Your goal:
Begin at the line containing "RFID pin MOSI: D8 -> A3" and retype each line through the end of the records exactly. Include nothing else and no pictures.

====== Material to process

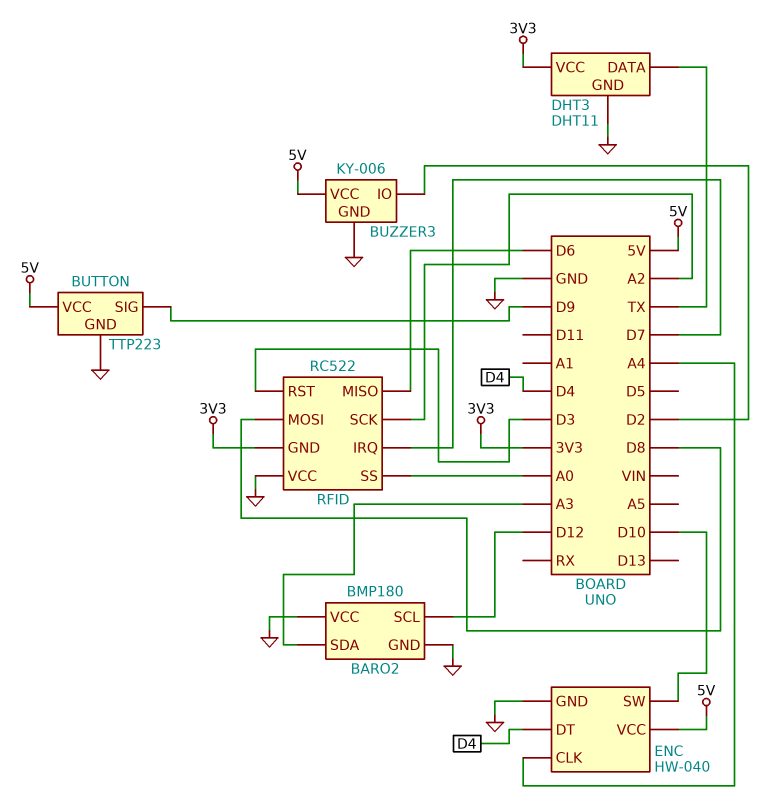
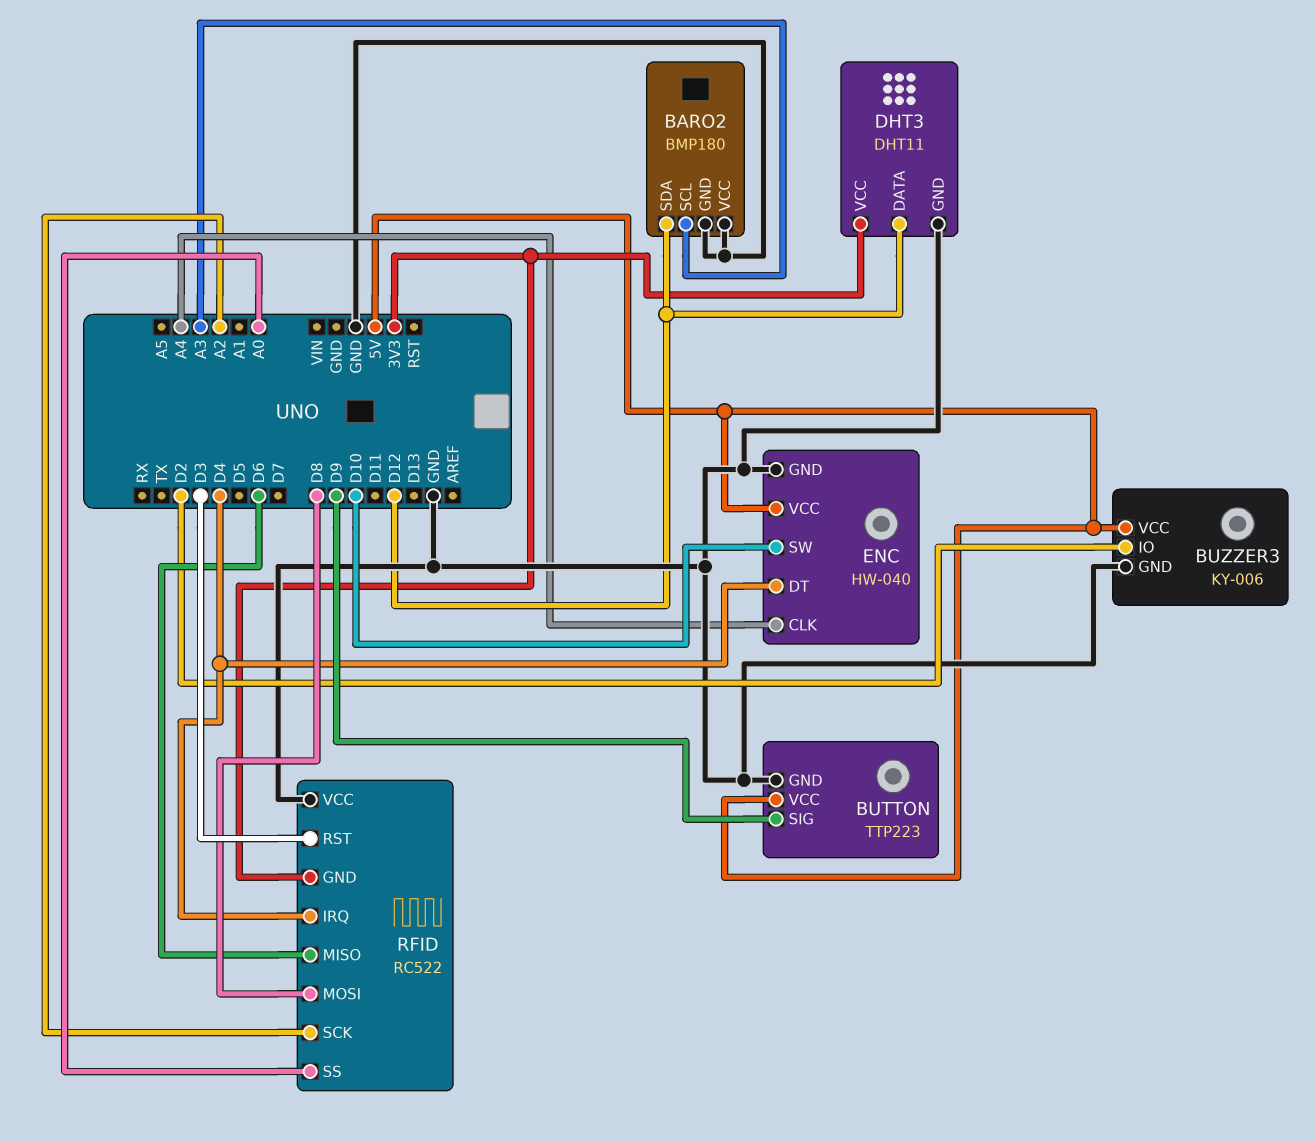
BARO2 pin SCL: D12 -> A3
BARO2 pin SDA: A3 -> D12
DHT3 pin DATA: TX -> D12
RFID pin IRQ: D7 -> D4

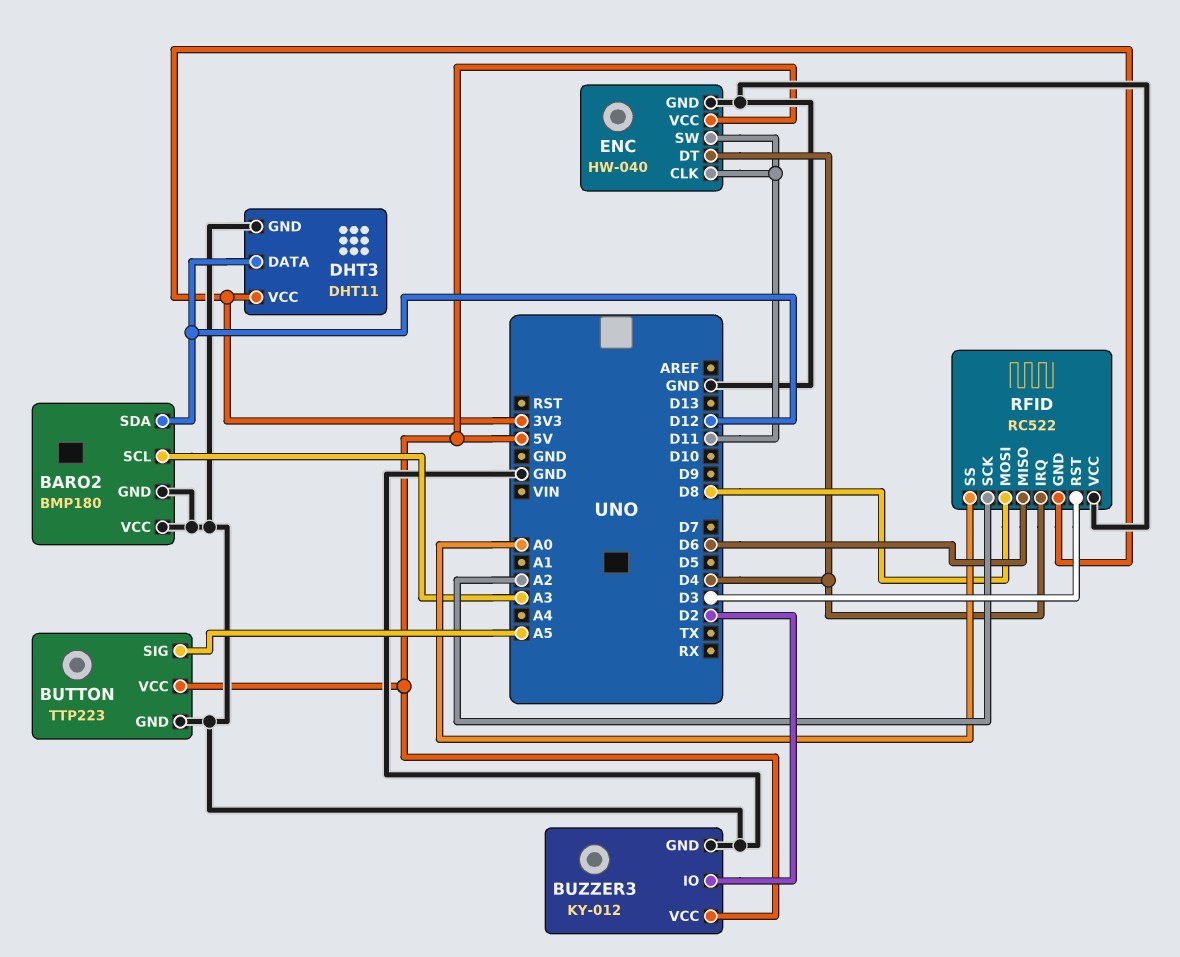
BUTTON pin SIG: D9 -> A5
BUZZER3: KY-006 -> KY-012
ENC pin CLK: A4 -> D11
ENC pin SW: D10 -> D11

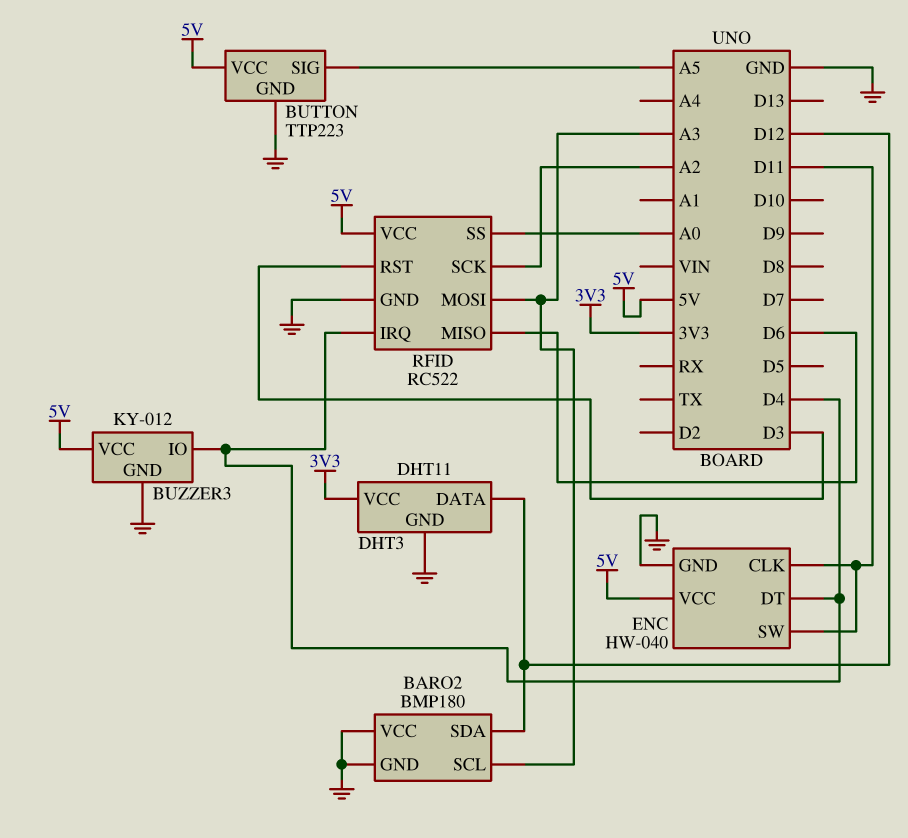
BUZZER3 pin IO: D2 -> D4
RFID pin GND: 3V3 -> GND
RFID pin MOSI: D8 -> A3
RFID pin VCC: GND -> 5V

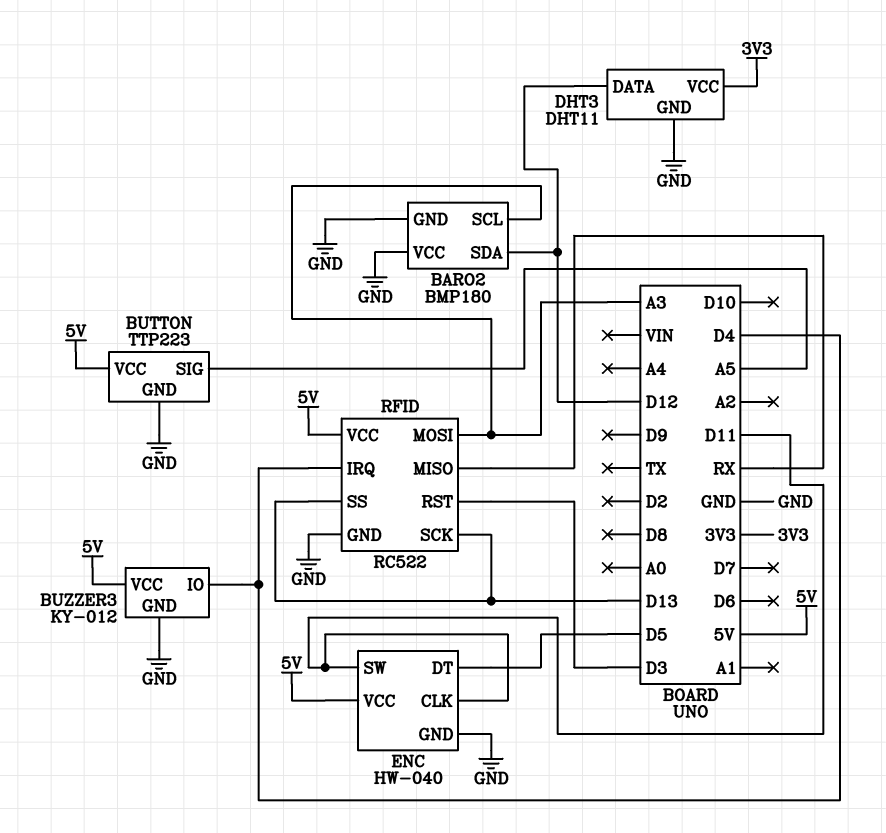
ENC pin DT: D4 -> D5
RFID pin MISO: D6 -> RX
RFID pin SCK: A2 -> D13
RFID pin SS: A0 -> D13

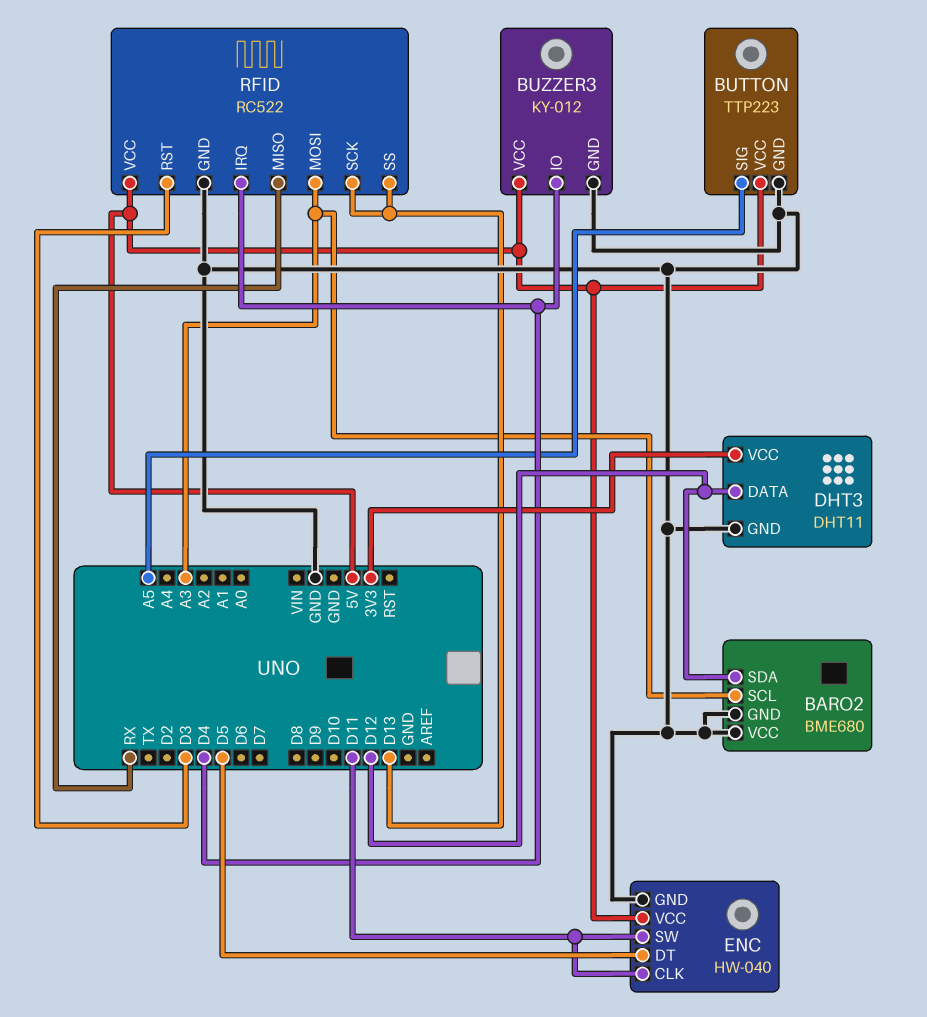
BARO2: BMP180 -> BME680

============

Solution below:
RFID pin MOSI: D8 -> A3
RFID pin VCC: GND -> 5V

ENC pin DT: D4 -> D5
RFID pin MISO: D6 -> RX
RFID pin SCK: A2 -> D13
RFID pin SS: A0 -> D13

BARO2: BMP180 -> BME680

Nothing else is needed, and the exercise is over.